▸ **EXERCISE REQUIREMENTS**: Select all lines in the records that include "boat".

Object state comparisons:
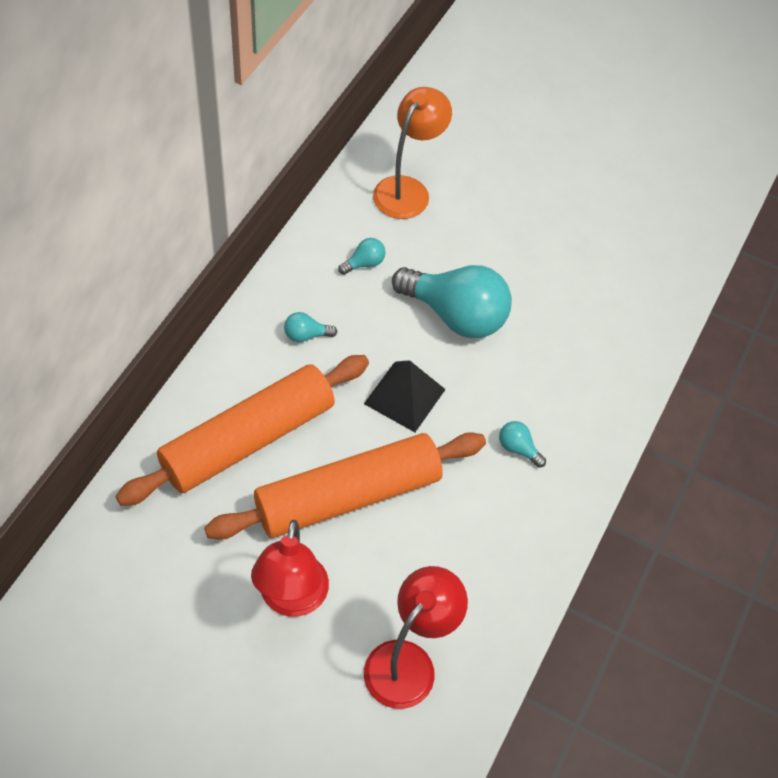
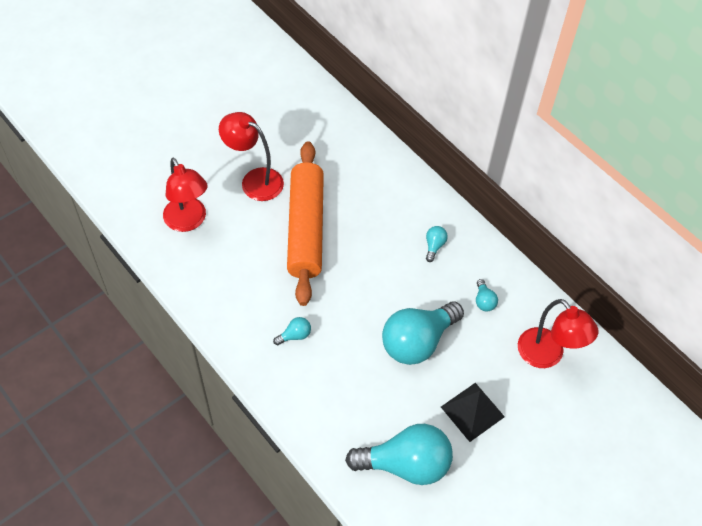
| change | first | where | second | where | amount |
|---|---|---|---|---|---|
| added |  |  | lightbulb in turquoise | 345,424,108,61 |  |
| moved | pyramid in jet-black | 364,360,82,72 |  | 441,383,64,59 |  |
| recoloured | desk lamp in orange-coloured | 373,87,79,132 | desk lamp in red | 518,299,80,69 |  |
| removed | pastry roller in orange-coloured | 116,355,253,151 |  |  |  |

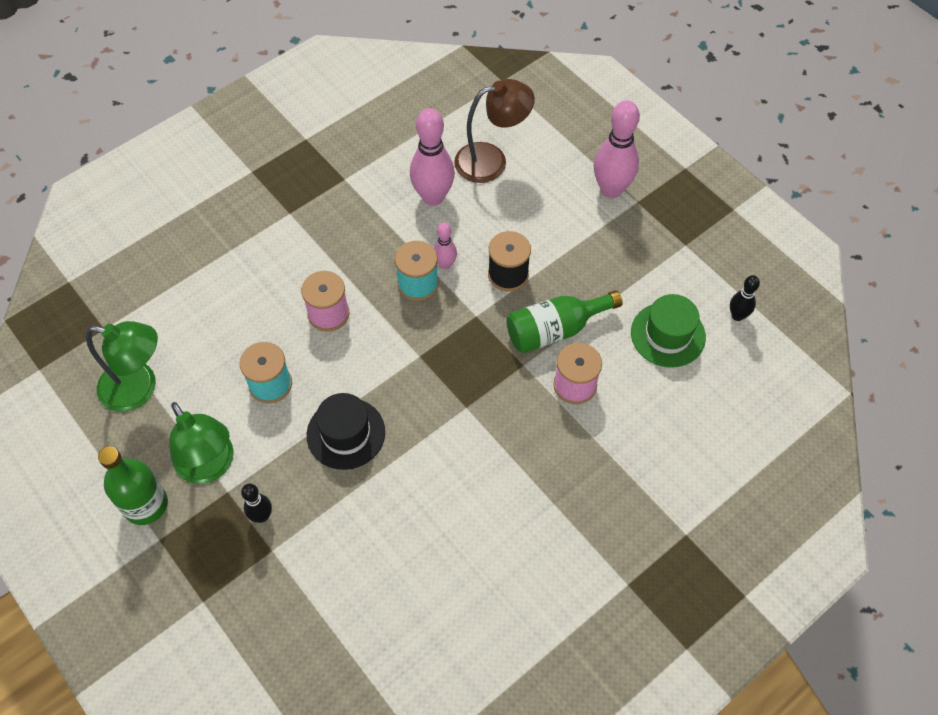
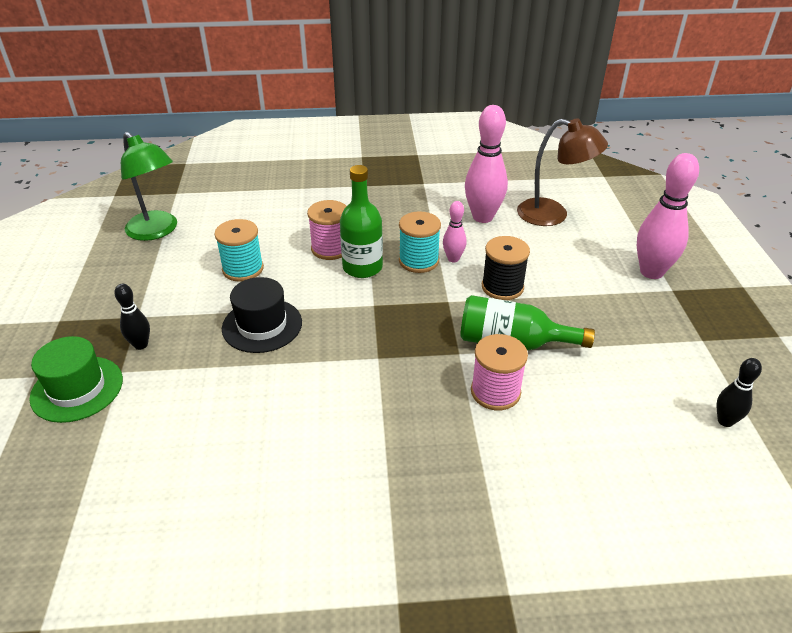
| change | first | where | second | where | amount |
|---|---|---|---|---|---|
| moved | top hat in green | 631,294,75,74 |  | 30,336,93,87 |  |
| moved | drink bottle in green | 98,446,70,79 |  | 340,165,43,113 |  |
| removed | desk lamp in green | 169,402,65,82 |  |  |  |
--
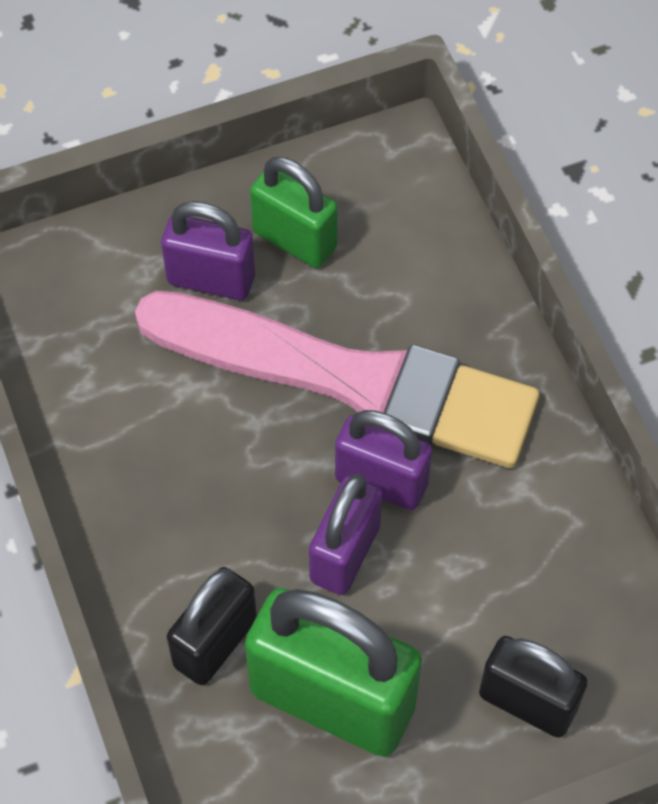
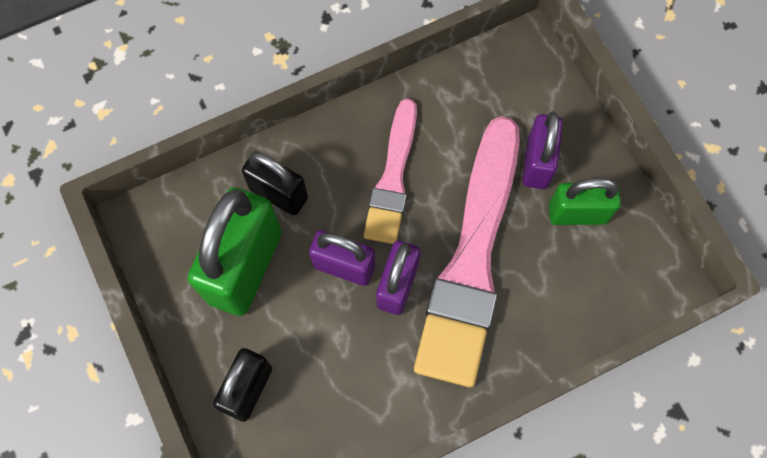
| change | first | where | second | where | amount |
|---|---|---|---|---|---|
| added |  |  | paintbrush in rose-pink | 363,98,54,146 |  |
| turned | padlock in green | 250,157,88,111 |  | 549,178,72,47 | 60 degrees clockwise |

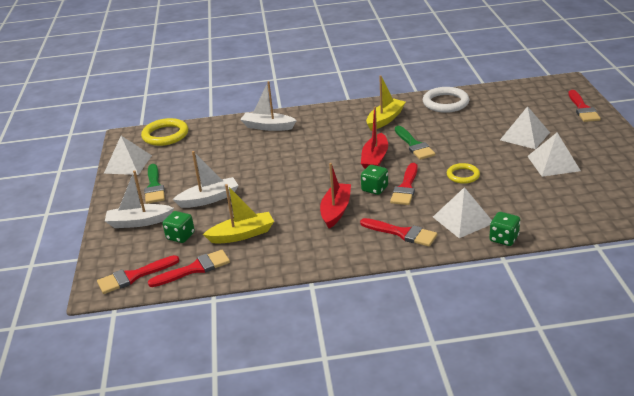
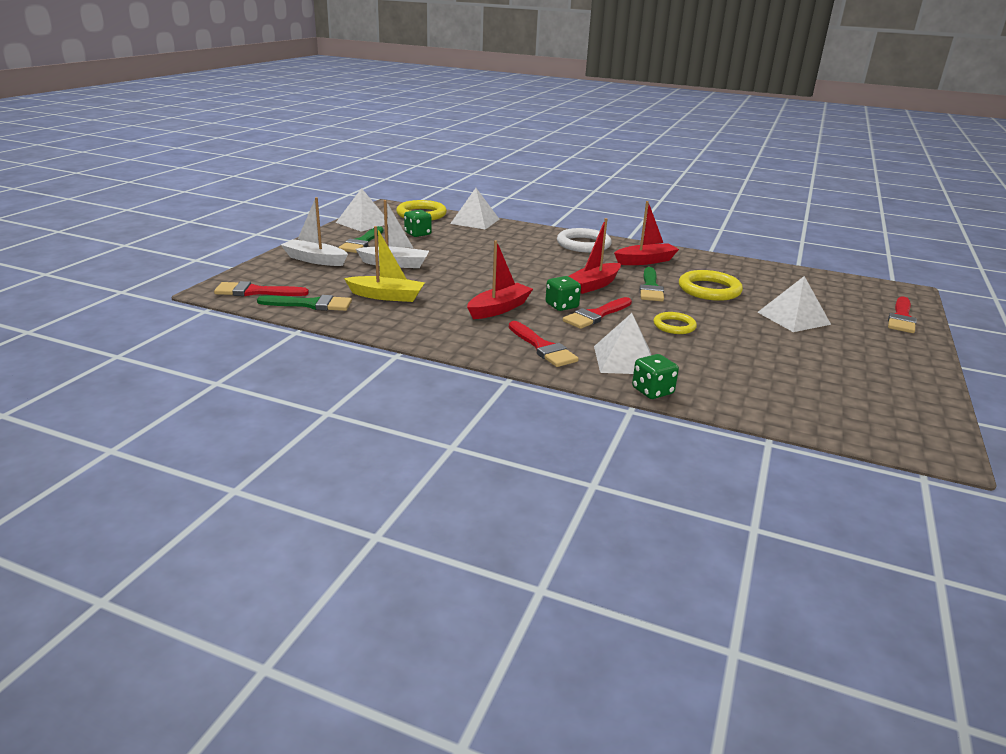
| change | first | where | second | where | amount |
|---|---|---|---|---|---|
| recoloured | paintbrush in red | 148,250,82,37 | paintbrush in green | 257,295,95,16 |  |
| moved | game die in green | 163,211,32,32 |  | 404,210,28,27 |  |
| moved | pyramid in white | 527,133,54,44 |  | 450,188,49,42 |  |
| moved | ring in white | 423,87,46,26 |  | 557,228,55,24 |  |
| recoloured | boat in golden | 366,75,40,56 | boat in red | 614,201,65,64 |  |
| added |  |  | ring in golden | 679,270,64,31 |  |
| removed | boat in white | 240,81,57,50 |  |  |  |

▸ **OUTPUT OF THE TASK**:
| recoloured | boat in golden | 366,75,40,56 | boat in red | 614,201,65,64 |  |
| removed | boat in white | 240,81,57,50 |  |  |  |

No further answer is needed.